══ DATA SUPPLIED ══
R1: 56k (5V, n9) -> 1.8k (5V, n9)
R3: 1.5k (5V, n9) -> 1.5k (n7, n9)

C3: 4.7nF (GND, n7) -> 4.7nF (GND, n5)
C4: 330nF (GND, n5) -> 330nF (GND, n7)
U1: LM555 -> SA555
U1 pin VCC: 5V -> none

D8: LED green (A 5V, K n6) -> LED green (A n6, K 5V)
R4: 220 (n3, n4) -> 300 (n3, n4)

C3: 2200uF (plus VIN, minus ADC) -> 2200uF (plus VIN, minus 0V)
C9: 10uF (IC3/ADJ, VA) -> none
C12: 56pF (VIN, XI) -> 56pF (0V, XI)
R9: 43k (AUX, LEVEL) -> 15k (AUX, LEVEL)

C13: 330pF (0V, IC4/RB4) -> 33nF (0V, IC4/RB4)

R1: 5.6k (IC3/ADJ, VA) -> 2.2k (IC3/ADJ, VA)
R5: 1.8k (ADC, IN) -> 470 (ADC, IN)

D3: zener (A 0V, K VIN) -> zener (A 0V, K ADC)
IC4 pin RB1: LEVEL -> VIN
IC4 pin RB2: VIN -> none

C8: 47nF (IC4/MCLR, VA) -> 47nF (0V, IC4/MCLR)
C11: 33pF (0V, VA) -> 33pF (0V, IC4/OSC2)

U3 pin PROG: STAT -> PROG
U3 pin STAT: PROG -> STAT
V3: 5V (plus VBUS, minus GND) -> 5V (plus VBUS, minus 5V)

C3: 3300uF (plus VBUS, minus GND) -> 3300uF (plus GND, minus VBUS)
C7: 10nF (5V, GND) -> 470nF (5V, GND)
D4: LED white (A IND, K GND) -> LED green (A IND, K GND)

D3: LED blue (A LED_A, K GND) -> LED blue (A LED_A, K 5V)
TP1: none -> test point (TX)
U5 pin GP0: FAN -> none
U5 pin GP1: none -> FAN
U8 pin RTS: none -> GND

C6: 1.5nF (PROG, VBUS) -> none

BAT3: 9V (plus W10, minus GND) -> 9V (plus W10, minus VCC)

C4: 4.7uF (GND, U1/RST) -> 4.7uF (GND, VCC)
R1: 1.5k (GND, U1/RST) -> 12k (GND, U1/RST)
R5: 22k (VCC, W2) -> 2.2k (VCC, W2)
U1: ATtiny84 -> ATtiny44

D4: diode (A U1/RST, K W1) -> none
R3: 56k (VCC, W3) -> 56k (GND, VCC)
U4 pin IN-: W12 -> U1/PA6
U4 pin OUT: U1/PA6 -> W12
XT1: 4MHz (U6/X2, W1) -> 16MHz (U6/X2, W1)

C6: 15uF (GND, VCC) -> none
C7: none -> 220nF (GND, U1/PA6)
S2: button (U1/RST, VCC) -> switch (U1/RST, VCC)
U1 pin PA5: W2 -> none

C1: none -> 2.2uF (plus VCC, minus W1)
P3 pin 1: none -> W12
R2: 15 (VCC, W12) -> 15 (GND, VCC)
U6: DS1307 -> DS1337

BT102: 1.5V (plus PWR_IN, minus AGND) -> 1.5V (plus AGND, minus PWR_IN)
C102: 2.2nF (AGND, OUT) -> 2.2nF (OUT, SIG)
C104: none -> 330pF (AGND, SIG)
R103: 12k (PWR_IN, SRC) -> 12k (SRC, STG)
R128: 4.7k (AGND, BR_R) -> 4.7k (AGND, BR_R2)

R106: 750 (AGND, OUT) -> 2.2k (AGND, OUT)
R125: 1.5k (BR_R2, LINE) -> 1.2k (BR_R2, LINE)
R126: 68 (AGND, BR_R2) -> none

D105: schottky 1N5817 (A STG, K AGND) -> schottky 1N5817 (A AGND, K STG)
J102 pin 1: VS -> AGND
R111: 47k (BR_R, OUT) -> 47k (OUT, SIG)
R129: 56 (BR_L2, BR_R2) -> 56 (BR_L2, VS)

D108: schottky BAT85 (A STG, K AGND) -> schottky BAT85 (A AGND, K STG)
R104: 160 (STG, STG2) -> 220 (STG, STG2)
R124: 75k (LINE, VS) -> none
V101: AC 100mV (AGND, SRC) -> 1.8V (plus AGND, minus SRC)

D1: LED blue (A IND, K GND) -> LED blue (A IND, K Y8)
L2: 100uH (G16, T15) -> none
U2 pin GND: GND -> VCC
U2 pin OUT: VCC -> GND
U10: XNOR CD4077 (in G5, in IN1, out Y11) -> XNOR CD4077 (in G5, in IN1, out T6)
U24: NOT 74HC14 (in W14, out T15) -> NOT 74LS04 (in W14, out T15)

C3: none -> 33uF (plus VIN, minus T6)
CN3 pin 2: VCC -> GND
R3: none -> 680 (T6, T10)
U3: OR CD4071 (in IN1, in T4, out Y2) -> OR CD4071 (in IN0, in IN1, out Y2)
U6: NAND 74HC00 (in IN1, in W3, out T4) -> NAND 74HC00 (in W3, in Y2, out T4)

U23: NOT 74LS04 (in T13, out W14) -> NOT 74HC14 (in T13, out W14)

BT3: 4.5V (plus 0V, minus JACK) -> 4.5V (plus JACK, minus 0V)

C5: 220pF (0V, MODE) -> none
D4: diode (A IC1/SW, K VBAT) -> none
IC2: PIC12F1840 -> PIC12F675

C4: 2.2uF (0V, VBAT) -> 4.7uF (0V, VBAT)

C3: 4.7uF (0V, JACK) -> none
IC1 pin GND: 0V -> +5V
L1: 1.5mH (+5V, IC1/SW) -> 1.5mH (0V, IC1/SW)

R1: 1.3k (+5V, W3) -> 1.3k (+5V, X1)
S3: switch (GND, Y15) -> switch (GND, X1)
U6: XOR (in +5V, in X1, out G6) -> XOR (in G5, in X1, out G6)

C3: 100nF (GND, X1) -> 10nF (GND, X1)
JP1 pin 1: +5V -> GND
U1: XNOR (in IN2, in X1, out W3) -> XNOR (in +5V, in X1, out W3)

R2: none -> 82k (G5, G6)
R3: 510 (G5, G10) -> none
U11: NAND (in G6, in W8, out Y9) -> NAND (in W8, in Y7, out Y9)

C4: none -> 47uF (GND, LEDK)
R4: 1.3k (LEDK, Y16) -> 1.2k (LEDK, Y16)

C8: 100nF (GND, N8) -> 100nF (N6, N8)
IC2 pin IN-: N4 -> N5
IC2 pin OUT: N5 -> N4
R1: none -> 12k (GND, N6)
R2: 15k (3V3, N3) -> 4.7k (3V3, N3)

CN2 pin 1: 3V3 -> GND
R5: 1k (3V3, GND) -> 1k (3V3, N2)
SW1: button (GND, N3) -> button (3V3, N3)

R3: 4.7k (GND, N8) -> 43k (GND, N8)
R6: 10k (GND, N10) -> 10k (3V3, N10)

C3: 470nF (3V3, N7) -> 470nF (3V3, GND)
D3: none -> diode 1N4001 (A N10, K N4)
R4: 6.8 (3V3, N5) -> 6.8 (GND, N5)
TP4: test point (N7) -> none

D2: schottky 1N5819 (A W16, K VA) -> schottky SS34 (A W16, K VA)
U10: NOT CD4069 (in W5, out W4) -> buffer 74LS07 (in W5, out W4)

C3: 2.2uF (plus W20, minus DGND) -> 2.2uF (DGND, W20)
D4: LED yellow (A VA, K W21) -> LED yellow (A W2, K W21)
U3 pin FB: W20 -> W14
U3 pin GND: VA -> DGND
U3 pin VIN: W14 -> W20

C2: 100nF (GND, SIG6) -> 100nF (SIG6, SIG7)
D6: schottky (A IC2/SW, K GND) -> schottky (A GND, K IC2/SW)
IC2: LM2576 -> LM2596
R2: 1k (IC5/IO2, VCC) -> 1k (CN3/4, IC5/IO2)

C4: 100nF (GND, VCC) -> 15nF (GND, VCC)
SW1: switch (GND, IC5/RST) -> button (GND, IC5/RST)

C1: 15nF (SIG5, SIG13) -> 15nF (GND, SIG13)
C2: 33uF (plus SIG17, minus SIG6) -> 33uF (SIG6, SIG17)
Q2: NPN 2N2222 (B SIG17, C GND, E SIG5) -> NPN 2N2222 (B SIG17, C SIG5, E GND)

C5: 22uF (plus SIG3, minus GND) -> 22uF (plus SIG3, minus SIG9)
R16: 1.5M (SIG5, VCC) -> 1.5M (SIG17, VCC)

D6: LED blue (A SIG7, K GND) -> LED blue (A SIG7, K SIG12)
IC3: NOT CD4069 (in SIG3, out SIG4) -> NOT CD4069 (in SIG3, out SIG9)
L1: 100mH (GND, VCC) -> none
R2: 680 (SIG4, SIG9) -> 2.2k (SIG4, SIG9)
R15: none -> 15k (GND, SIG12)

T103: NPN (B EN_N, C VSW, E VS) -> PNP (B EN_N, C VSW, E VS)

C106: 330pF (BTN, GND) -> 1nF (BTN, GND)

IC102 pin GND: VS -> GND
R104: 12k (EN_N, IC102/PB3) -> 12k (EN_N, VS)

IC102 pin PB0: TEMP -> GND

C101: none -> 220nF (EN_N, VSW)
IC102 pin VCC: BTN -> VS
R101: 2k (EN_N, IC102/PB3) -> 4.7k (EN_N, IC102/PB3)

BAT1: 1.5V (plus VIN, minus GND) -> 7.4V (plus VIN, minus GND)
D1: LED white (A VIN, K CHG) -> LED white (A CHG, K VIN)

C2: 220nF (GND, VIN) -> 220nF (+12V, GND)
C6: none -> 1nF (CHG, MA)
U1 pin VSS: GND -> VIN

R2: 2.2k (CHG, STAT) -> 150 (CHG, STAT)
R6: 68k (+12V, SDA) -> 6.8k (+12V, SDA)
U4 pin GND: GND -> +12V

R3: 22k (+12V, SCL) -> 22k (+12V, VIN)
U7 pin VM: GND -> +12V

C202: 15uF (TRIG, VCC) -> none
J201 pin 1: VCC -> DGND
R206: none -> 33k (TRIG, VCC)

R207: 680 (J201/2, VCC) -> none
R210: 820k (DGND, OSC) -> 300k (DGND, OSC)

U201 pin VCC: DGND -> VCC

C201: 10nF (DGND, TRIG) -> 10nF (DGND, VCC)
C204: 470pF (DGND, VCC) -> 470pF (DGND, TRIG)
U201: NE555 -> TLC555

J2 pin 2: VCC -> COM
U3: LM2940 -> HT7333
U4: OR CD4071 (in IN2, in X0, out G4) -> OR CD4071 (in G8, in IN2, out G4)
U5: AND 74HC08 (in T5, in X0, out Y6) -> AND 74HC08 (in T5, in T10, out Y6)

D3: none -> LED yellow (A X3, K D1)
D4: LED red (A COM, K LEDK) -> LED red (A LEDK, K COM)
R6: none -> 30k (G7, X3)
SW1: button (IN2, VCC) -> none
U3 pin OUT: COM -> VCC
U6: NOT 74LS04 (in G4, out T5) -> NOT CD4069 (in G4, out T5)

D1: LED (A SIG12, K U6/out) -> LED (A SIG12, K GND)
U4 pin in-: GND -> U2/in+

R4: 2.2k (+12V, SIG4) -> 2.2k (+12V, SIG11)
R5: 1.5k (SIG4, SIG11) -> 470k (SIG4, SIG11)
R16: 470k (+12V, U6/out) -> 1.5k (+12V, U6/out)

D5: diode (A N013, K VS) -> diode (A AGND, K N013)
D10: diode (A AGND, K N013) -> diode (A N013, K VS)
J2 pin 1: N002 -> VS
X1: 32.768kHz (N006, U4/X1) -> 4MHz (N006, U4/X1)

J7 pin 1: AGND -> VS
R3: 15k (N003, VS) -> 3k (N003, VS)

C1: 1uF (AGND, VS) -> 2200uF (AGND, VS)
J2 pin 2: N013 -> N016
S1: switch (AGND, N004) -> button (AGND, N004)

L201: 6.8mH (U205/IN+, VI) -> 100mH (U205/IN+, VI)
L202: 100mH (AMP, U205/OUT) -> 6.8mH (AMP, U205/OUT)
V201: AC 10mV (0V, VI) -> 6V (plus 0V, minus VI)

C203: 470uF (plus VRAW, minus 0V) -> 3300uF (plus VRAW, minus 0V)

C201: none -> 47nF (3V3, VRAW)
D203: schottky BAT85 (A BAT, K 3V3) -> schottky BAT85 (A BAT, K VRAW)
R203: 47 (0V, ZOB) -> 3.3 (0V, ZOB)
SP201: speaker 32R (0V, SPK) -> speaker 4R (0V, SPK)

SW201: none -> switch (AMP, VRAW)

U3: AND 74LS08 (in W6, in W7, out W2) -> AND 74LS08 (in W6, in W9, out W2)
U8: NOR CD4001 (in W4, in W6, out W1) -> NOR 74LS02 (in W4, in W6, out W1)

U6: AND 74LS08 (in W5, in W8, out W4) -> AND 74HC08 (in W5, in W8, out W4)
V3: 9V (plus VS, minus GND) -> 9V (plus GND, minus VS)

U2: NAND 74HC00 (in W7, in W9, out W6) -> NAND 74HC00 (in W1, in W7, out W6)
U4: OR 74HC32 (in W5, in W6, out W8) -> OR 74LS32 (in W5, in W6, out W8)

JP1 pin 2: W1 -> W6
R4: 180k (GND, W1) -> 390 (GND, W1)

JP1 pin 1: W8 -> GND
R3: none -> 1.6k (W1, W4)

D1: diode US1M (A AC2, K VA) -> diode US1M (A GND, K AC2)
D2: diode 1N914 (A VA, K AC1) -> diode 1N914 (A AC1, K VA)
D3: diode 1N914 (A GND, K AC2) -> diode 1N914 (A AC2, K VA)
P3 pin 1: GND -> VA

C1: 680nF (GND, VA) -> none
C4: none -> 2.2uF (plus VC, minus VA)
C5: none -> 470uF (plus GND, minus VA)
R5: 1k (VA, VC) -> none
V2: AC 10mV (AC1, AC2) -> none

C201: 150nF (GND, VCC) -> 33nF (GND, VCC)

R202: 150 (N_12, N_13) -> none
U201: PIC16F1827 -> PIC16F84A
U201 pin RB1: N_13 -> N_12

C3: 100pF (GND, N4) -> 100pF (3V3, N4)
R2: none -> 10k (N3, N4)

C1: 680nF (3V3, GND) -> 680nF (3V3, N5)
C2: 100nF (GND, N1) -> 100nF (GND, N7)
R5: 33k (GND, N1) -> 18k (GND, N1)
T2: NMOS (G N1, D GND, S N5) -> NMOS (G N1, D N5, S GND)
═══
** DIRECTIONS **
Reproduce, unchanged, the line containing "C1: 680nF (GND, VA) -> none" and each line after it through the end of the listing above, and nothing else.

** RESULT OF THIS TASK **
C1: 680nF (GND, VA) -> none
C4: none -> 2.2uF (plus VC, minus VA)
C5: none -> 470uF (plus GND, minus VA)
R5: 1k (VA, VC) -> none
V2: AC 10mV (AC1, AC2) -> none

C201: 150nF (GND, VCC) -> 33nF (GND, VCC)

R202: 150 (N_12, N_13) -> none
U201: PIC16F1827 -> PIC16F84A
U201 pin RB1: N_13 -> N_12

C3: 100pF (GND, N4) -> 100pF (3V3, N4)
R2: none -> 10k (N3, N4)

C1: 680nF (3V3, GND) -> 680nF (3V3, N5)
C2: 100nF (GND, N1) -> 100nF (GND, N7)
R5: 33k (GND, N1) -> 18k (GND, N1)
T2: NMOS (G N1, D GND, S N5) -> NMOS (G N1, D N5, S GND)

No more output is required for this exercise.